Before and after coordinates:
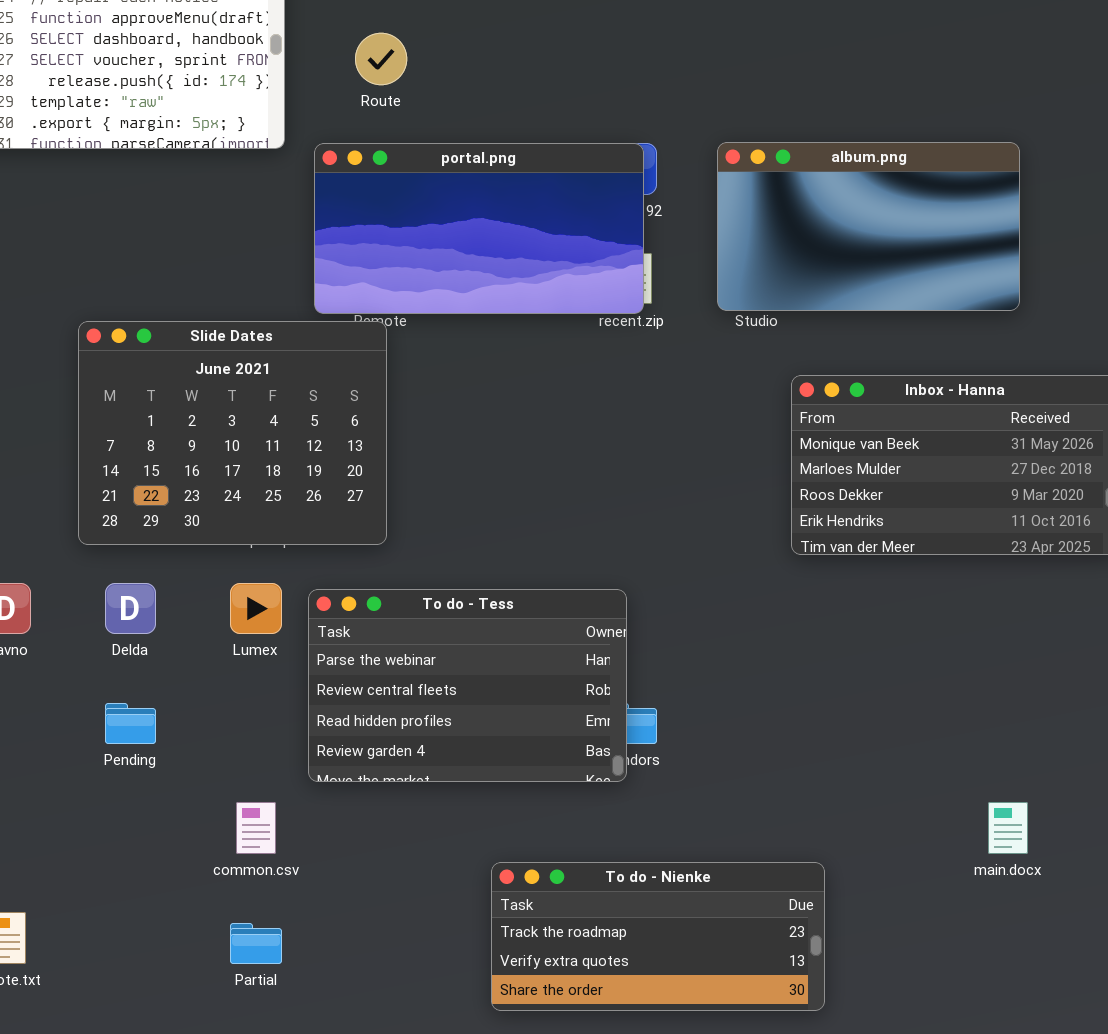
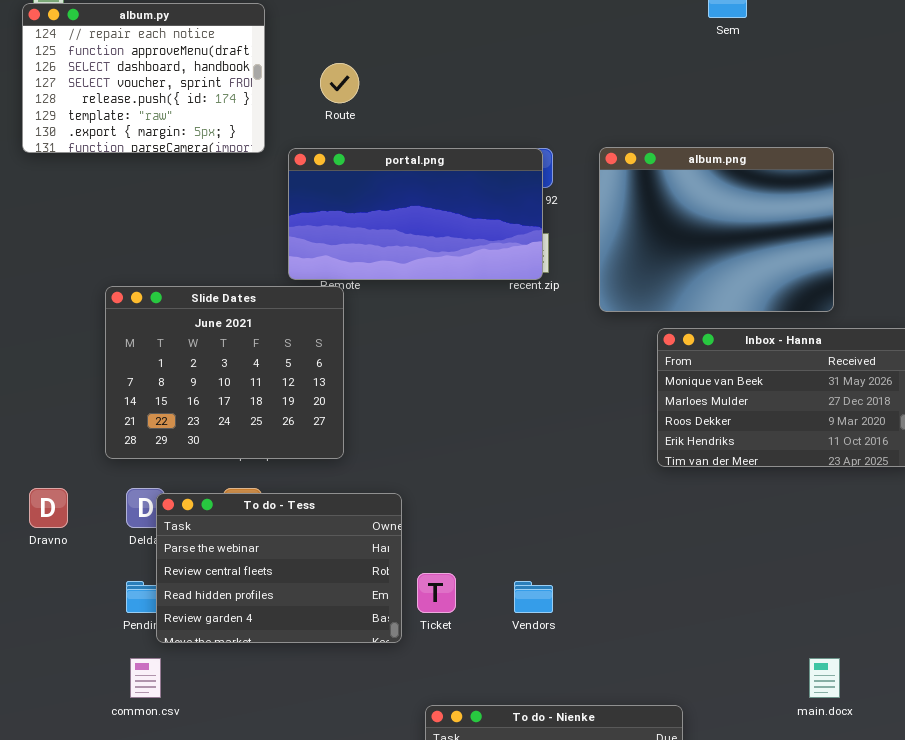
album.png: [717,142,1020,311] -> [599,147,834,312], resized
To do - Tess: [308,589,627,782] -> [156,493,402,643], moved
common.csv: [236,802,276,854] -> [130,658,161,698], moved

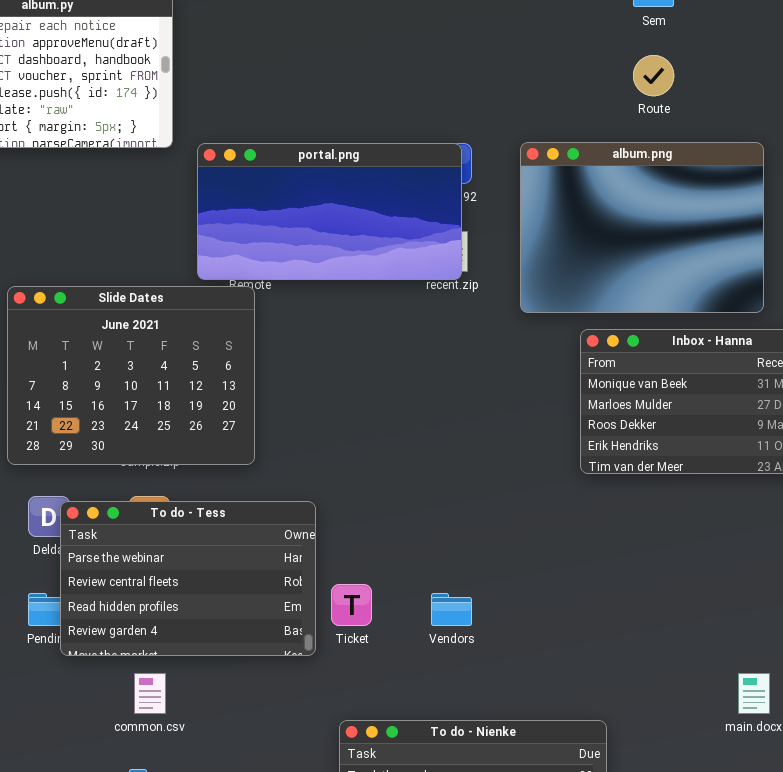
Route: [320,63,359,103] -> [633,55,674,96], moved
common.csv: [130,658,161,698] -> [134,673,166,714], moved

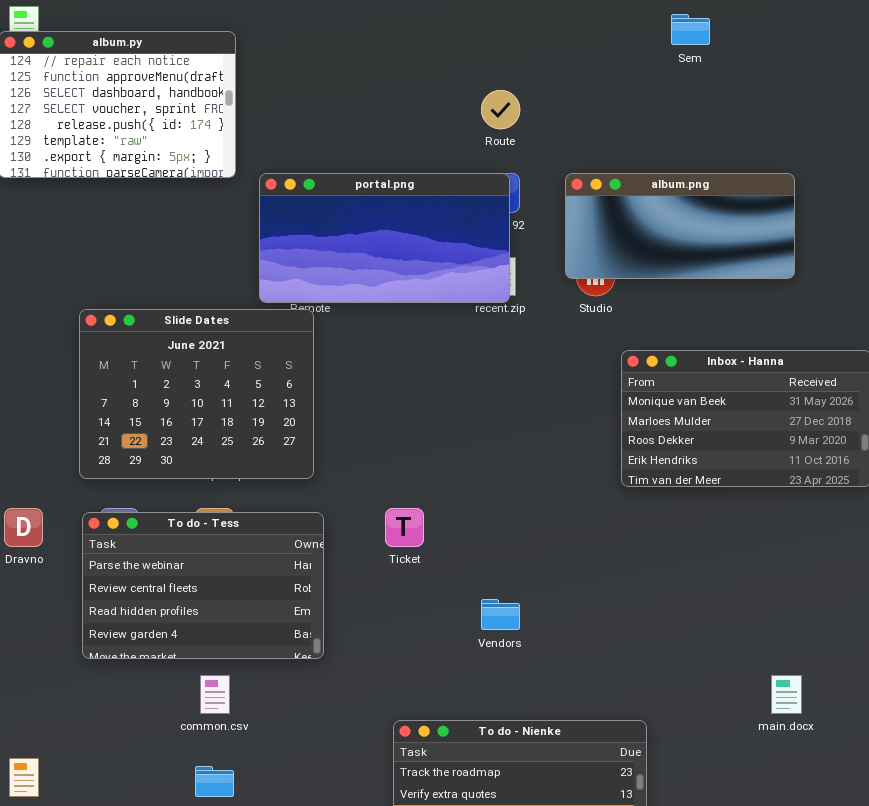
Route: [633,55,674,96] -> [481,90,520,129], moved
album.png: [520,142,764,313] -> [565,173,795,279], resized
To do - Tess: [60,501,316,656] -> [82,512,324,659], moved
Ticket: [331,584,372,626] -> [385,508,424,547], moved

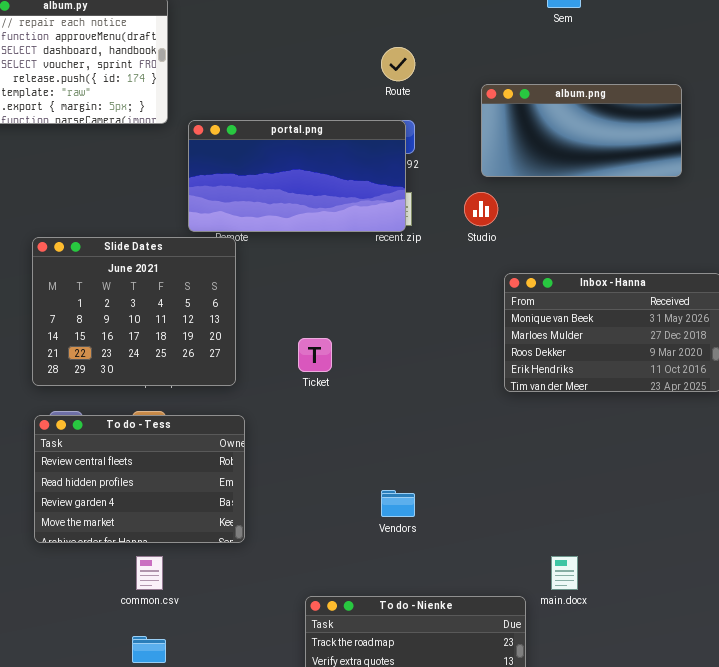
album.png: [565,173,795,279] -> [481,84,682,177], moved
Ticket: [385,508,424,547] -> [298,338,332,372], moved
To do - Tess: [82,512,324,659] -> [34,415,245,543], scrolled down 1 row
main.docx: [771,675,802,714] -> [551,556,578,590], moved

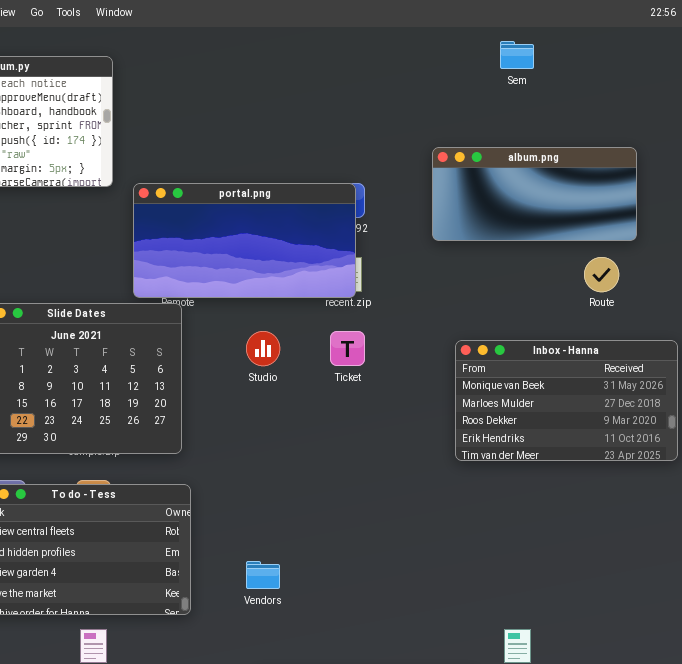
Route: [381,47,415,81] -> [584,257,619,292], moved
Studio: [464,192,498,226] -> [246,331,280,366], moved
Ticket: [298,338,332,372] -> [330,331,365,366], moved
Vendors: [381,490,415,517] -> [246,561,280,589], moved

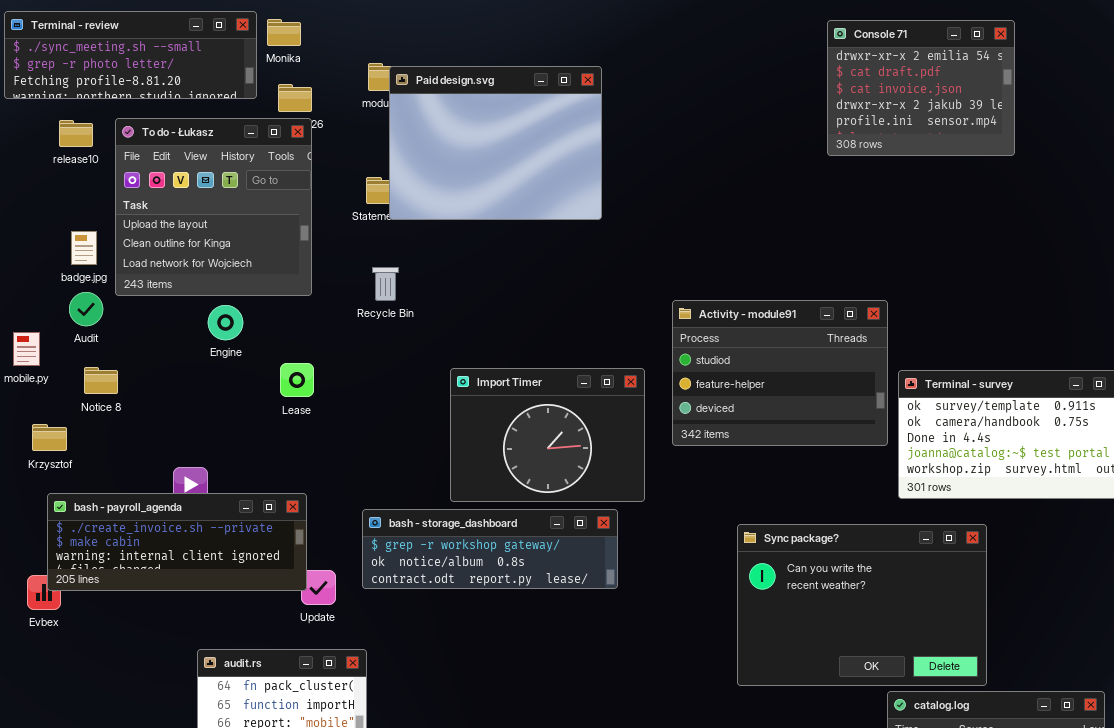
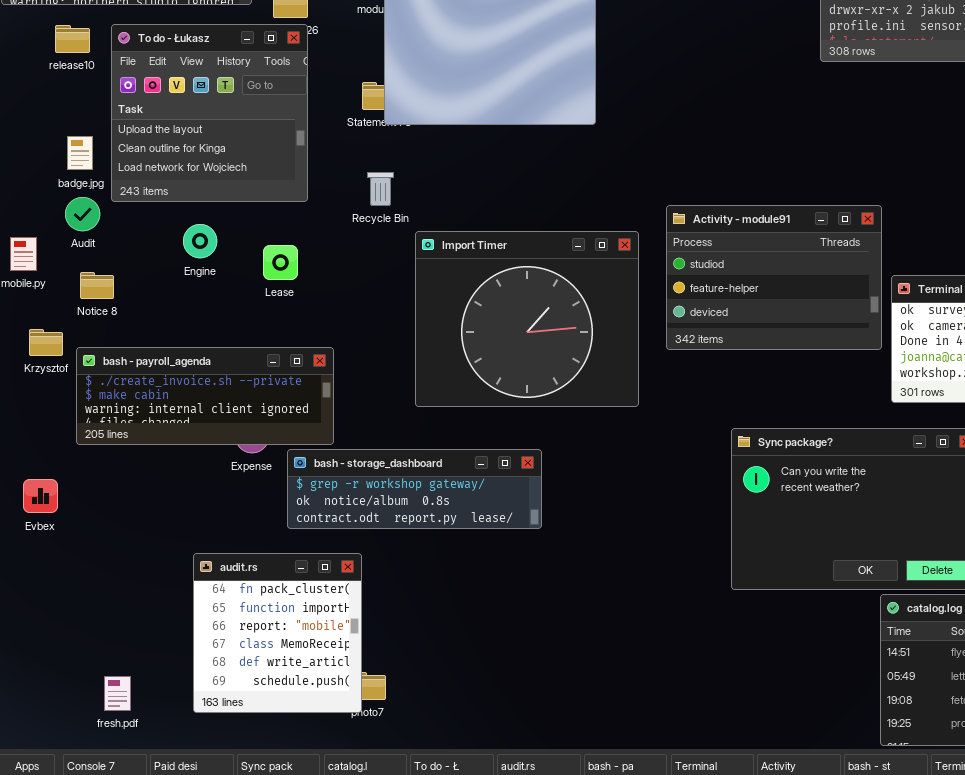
Engine: [208,305,243,340] -> [183,224,217,258], moved
Lease: [280,363,314,397] -> [263,245,298,280], moved
Import Timer: [450,368,645,502] -> [415,231,639,407], resized
bash - payroll_agenda: [47,493,307,591] -> [76,347,334,445], moved
bash - storage_dashboard: [362,509,618,589] -> [287,449,542,529], moved

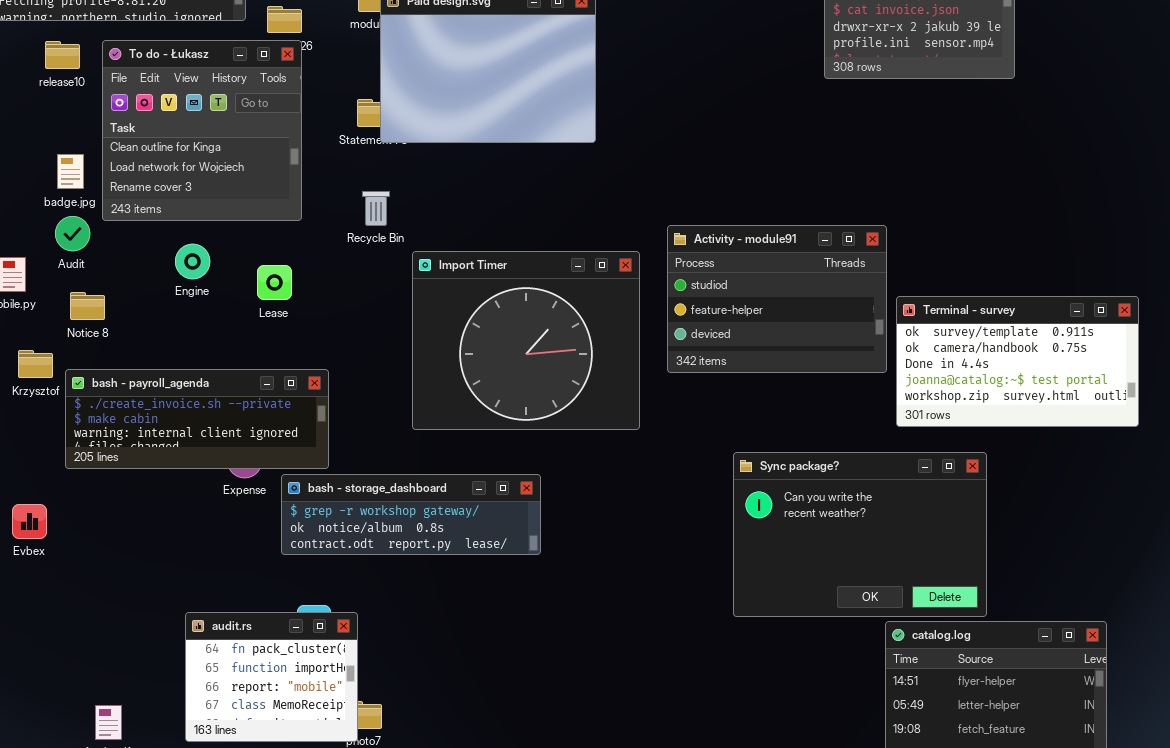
To do - Łukasz: [111,24,308,202] -> [102,40,302,221], scrolled down 1 row
audit.rs: [193,553,362,713] -> [185,612,358,742], resized

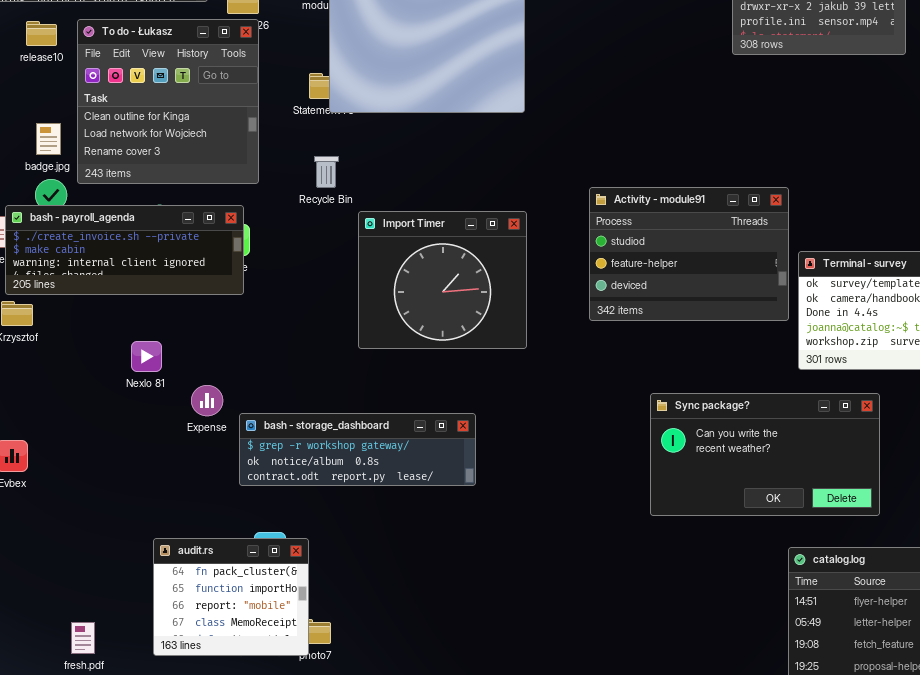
Import Timer: [412,251,640,430] -> [358,211,527,349], resized
bash - payroll_agenda: [65,369,329,469] -> [5,205,244,295], moved
Sync package?: [733,452,987,617] -> [650,393,880,516], resized

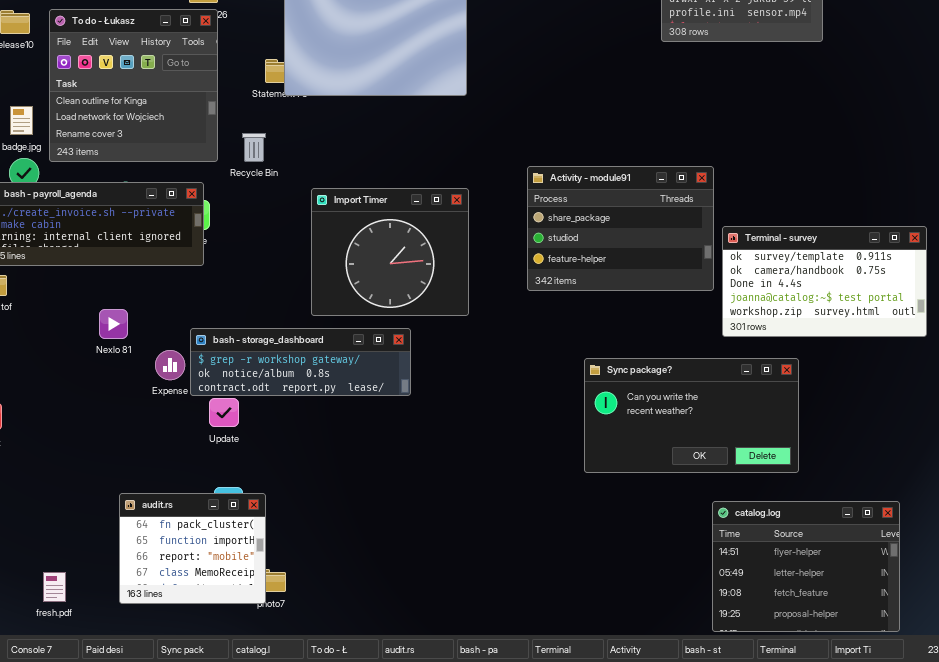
Recycle Bin: [314,156,339,188] -> [242,133,266,162], moved
Activity - module91: [589,187,789,321] -> [527,166,714,291], scrolled up 1 row
bash - storage_dashboard: [239,413,476,486] -> [190,328,411,396], moved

● Task objective:
The answer must be an exact copy of the lines from the start of the records above through the line containing "Recycle Bin: [314,156,339,188]", with no pictures in it.

● Expected answer:
album.png: [717,142,1020,311] -> [599,147,834,312], resized
To do - Tess: [308,589,627,782] -> [156,493,402,643], moved
common.csv: [236,802,276,854] -> [130,658,161,698], moved

Route: [320,63,359,103] -> [633,55,674,96], moved
common.csv: [130,658,161,698] -> [134,673,166,714], moved

Route: [633,55,674,96] -> [481,90,520,129], moved
album.png: [520,142,764,313] -> [565,173,795,279], resized
To do - Tess: [60,501,316,656] -> [82,512,324,659], moved
Ticket: [331,584,372,626] -> [385,508,424,547], moved

album.png: [565,173,795,279] -> [481,84,682,177], moved
Ticket: [385,508,424,547] -> [298,338,332,372], moved
To do - Tess: [82,512,324,659] -> [34,415,245,543], scrolled down 1 row
main.docx: [771,675,802,714] -> [551,556,578,590], moved

Route: [381,47,415,81] -> [584,257,619,292], moved
Studio: [464,192,498,226] -> [246,331,280,366], moved
Ticket: [298,338,332,372] -> [330,331,365,366], moved
Vendors: [381,490,415,517] -> [246,561,280,589], moved

Engine: [208,305,243,340] -> [183,224,217,258], moved
Lease: [280,363,314,397] -> [263,245,298,280], moved
Import Timer: [450,368,645,502] -> [415,231,639,407], resized
bash - payroll_agenda: [47,493,307,591] -> [76,347,334,445], moved
bash - storage_dashboard: [362,509,618,589] -> [287,449,542,529], moved

To do - Łukasz: [111,24,308,202] -> [102,40,302,221], scrolled down 1 row
audit.rs: [193,553,362,713] -> [185,612,358,742], resized

Import Timer: [412,251,640,430] -> [358,211,527,349], resized
bash - payroll_agenda: [65,369,329,469] -> [5,205,244,295], moved
Sync package?: [733,452,987,617] -> [650,393,880,516], resized

Recycle Bin: [314,156,339,188] -> [242,133,266,162], moved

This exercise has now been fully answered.